* [AIM OF THE TASK] Below, locate the line that contains "gray line: (121, 87) -> (104, 67), moved". Repeat exactly from that line to the line that contains "black star: (15, 185) -> (20, 181), moved", inclusive, leaving out the pictures.

▬▬▬

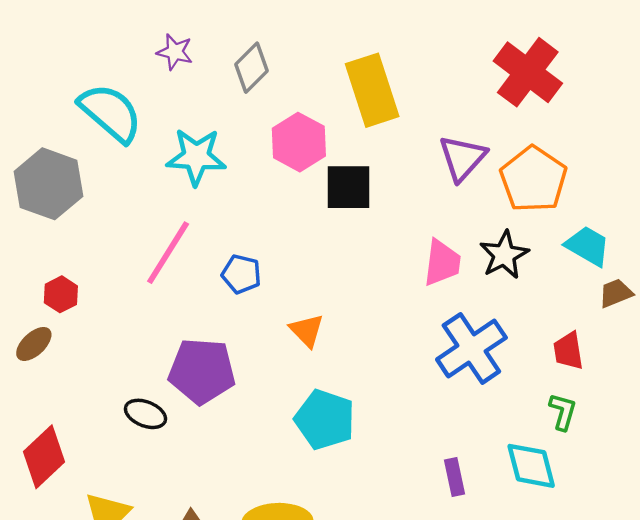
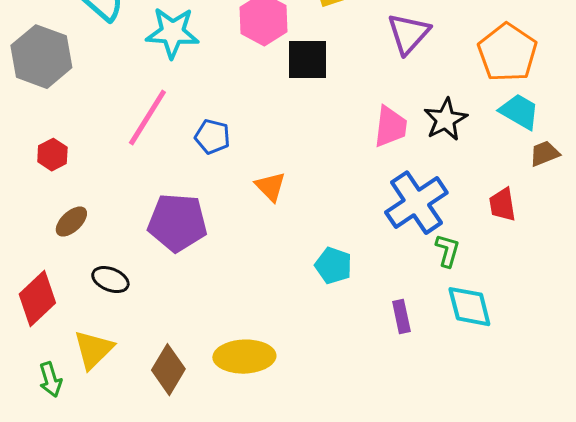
orange pentagon: (533, 179) -> (507, 53), moved
brown ellipse: (34, 344) -> (71, 222), moved
green L-shape: (563, 412) -> (447, 251), moved
black ellipse: (145, 414) -> (110, 280), moved
cyan pentagon: (325, 420) -> (333, 266), moved, size x0.7

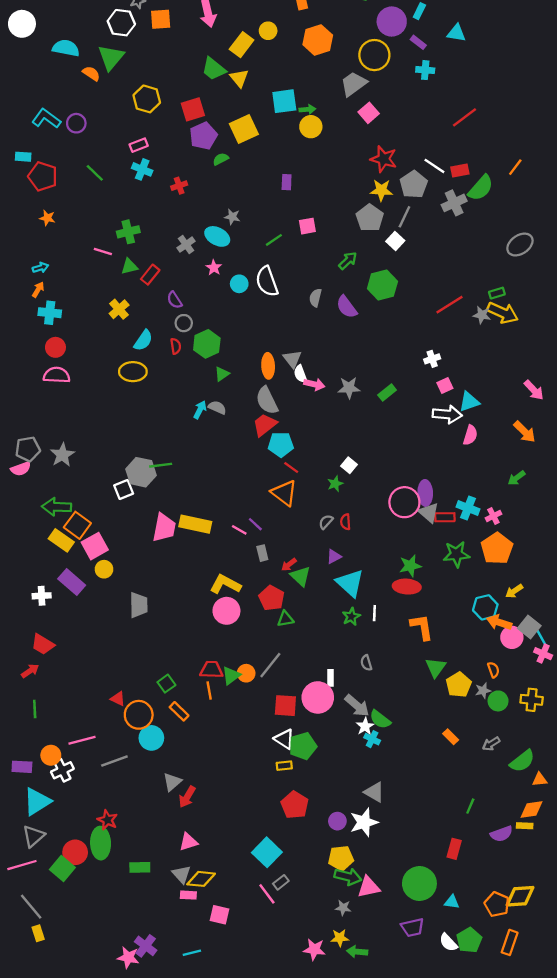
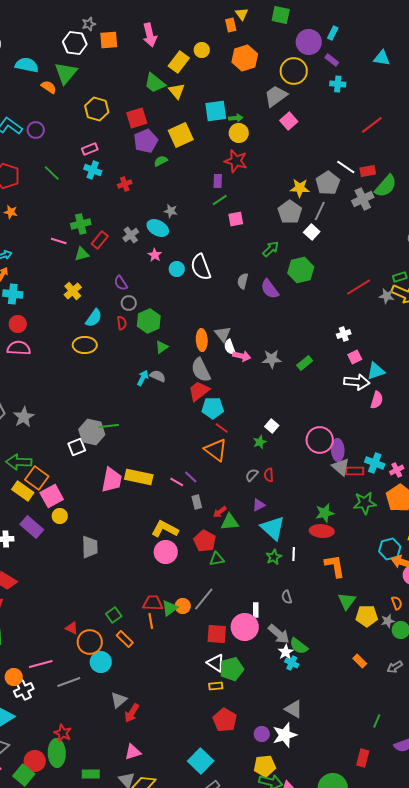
cyan triangle: (456, 33) -> (382, 58), moved
red star: (384, 159) -> (236, 161), moved
green line: (274, 240) -> (220, 200), moved
red rectangle: (150, 275) -> (100, 240), moved
pink circle: (404, 502) -> (320, 440), moved
green triangle: (300, 576) -> (230, 522), turned -48
yellow pentagon: (459, 685) -> (367, 616), turned 30

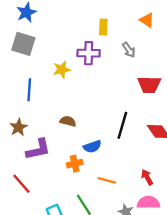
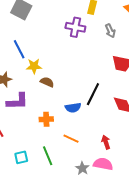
yellow star: (62, 70) -> (34, 66), moved
blue line: (29, 90) -> (19, 49), turned -42
blue semicircle: (92, 147) -> (73, 108), moved

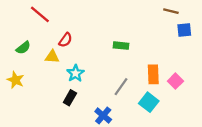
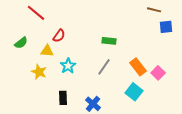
orange rectangle: (153, 74) -> (138, 67), turned -36
yellow star: (15, 80) -> (39, 72), moved
gray line: (121, 87) -> (104, 67), moved
black rectangle: (70, 98) -> (63, 98), moved, turned -32

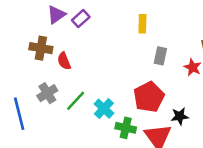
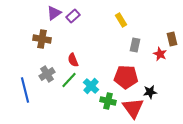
yellow rectangle: (142, 24) -> (121, 20), turned -32
red semicircle: (64, 61) -> (73, 60), moved
red pentagon: (149, 97) -> (126, 77), turned 30

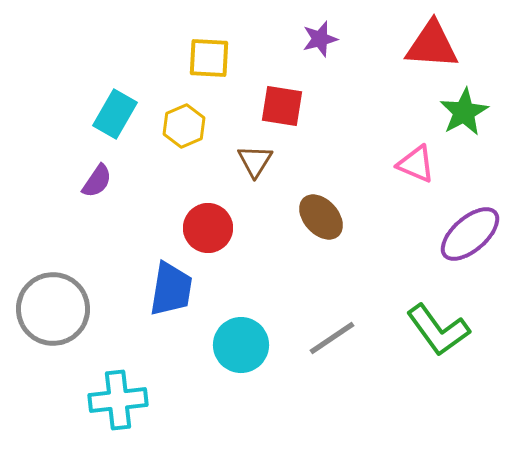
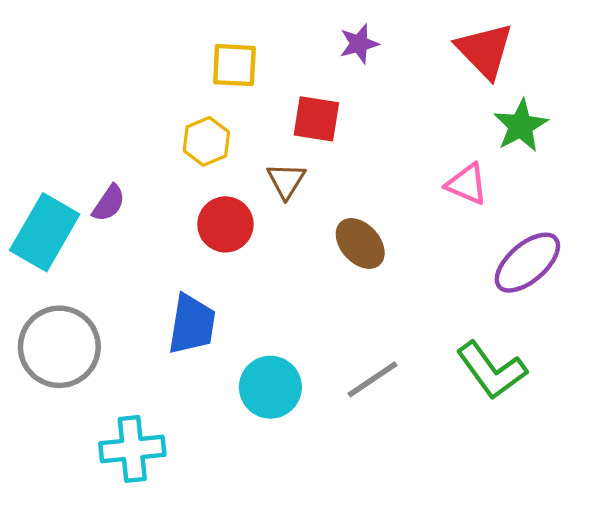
red triangle: (432, 45) -> (485, 50), turned 42
cyan rectangle: (115, 114) -> (45, 232), moved, size x1.4
red circle: (208, 228) -> (225, 224), moved

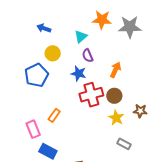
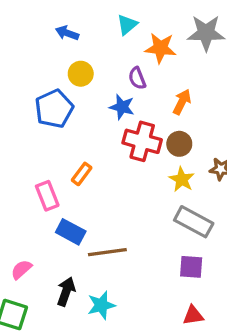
orange star: (102, 20) -> (160, 48), moved
cyan triangle: (81, 37) -> (127, 25), moved
red cross: (91, 95) -> (142, 141), turned 30
gray rectangle: (124, 144) -> (194, 222), size x1.6

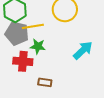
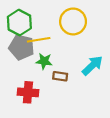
red cross: (23, 61) -> (28, 92), moved
brown rectangle: (45, 82) -> (60, 76), moved

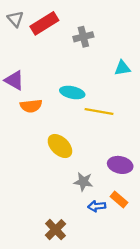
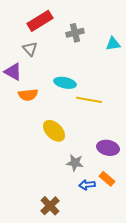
gray triangle: (15, 19) -> (30, 49), moved
cyan triangle: (122, 68) -> (113, 44), moved

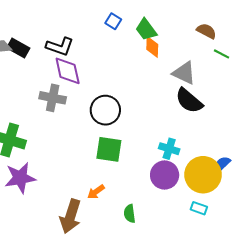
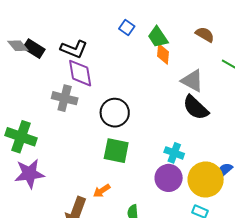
brown semicircle: (206, 31) -> (205, 34), moved

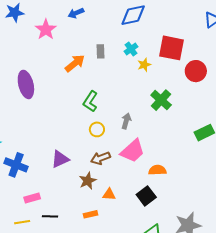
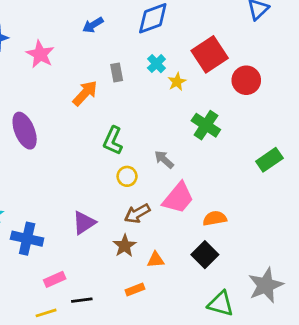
blue arrow: (76, 13) -> (93, 25), moved
red square: (171, 48) -> (210, 54), turned -36
gray arrow: (126, 121) -> (164, 159), turned -56

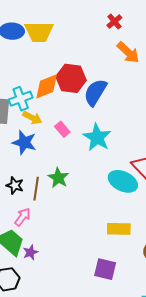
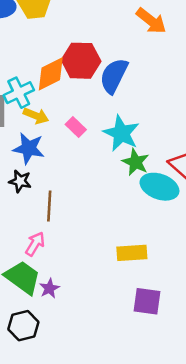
green star: (58, 178) -> (136, 162), moved
black star: (15, 185) -> (20, 181), moved
yellow rectangle: (119, 229) -> (132, 253), moved

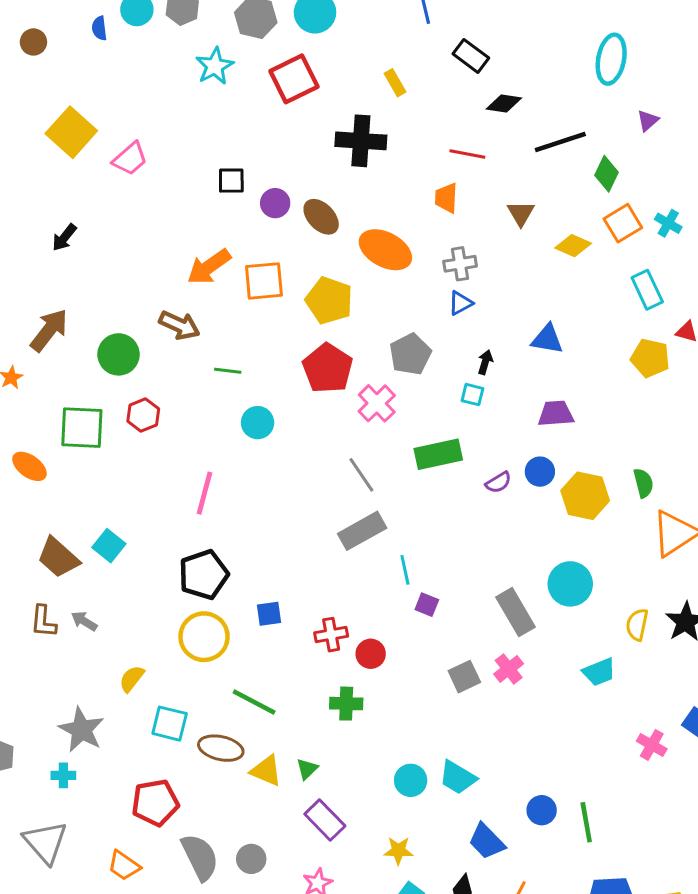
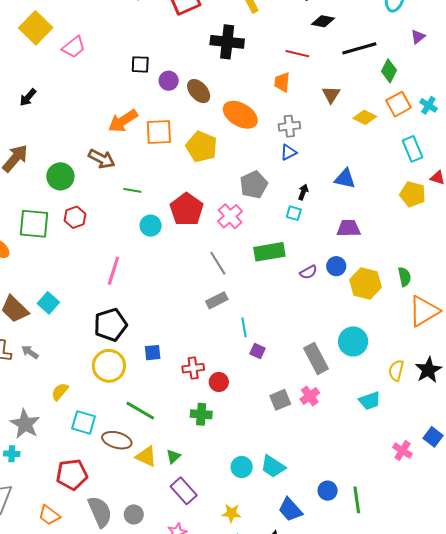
red pentagon: (328, 368) -> (187, 209), moved
gray rectangle: (362, 531) -> (217, 300), size x0.7

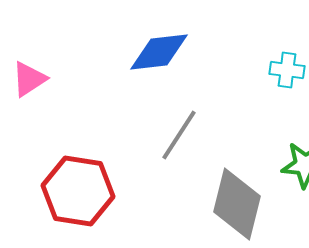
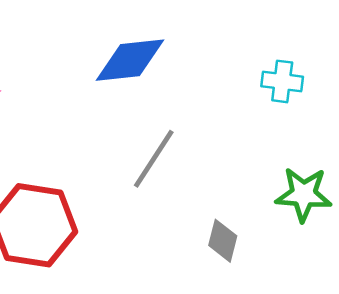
gray diamond: (237, 204) -> (223, 241), size x0.5

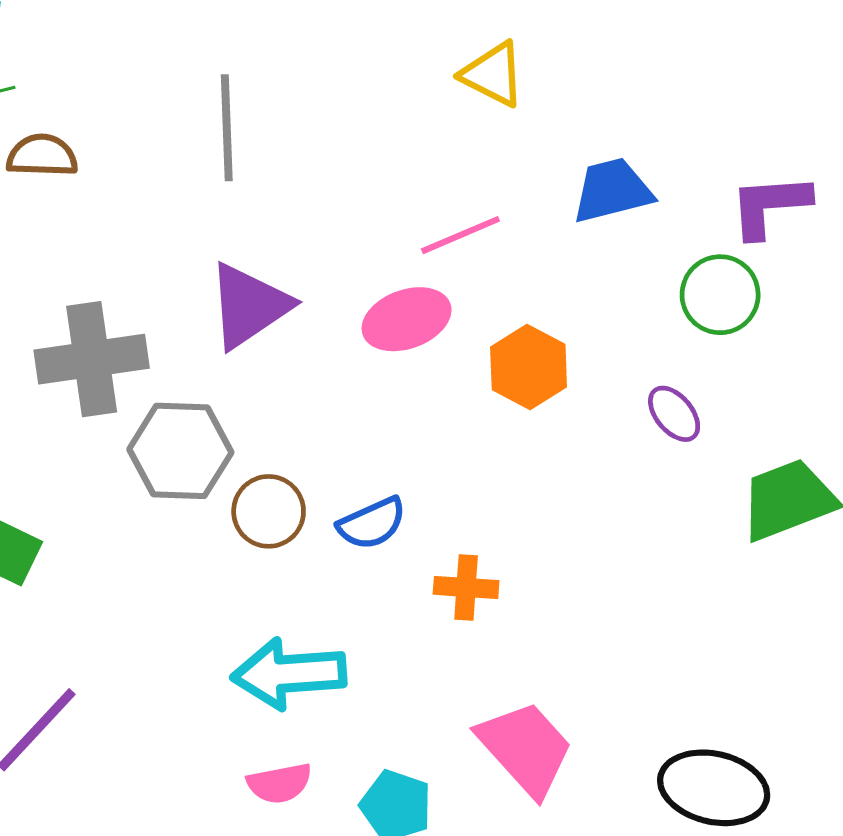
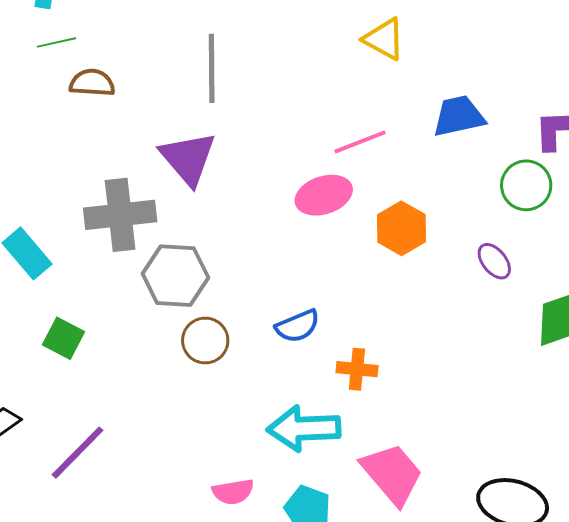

▬▬▬

* [WRITTEN SOLUTION]
gray line: (121, 87) -> (104, 67), moved
black rectangle: (70, 98) -> (63, 98), moved, turned -32

yellow rectangle: (142, 24) -> (121, 20), turned -32
red semicircle: (64, 61) -> (73, 60), moved
red pentagon: (149, 97) -> (126, 77), turned 30

red triangle: (432, 45) -> (485, 50), turned 42
cyan rectangle: (115, 114) -> (45, 232), moved, size x1.4
red circle: (208, 228) -> (225, 224), moved

orange star: (102, 20) -> (160, 48), moved
cyan triangle: (81, 37) -> (127, 25), moved
red cross: (91, 95) -> (142, 141), turned 30
gray rectangle: (124, 144) -> (194, 222), size x1.6

red cross: (23, 61) -> (28, 92), moved
brown rectangle: (45, 82) -> (60, 76), moved

gray triangle: (15, 19) -> (30, 49), moved
cyan triangle: (122, 68) -> (113, 44), moved

brown semicircle: (206, 31) -> (205, 34), moved

blue arrow: (76, 13) -> (93, 25), moved
red square: (171, 48) -> (210, 54), turned -36
gray arrow: (126, 121) -> (164, 159), turned -56

green star: (58, 178) -> (136, 162), moved
black star: (15, 185) -> (20, 181), moved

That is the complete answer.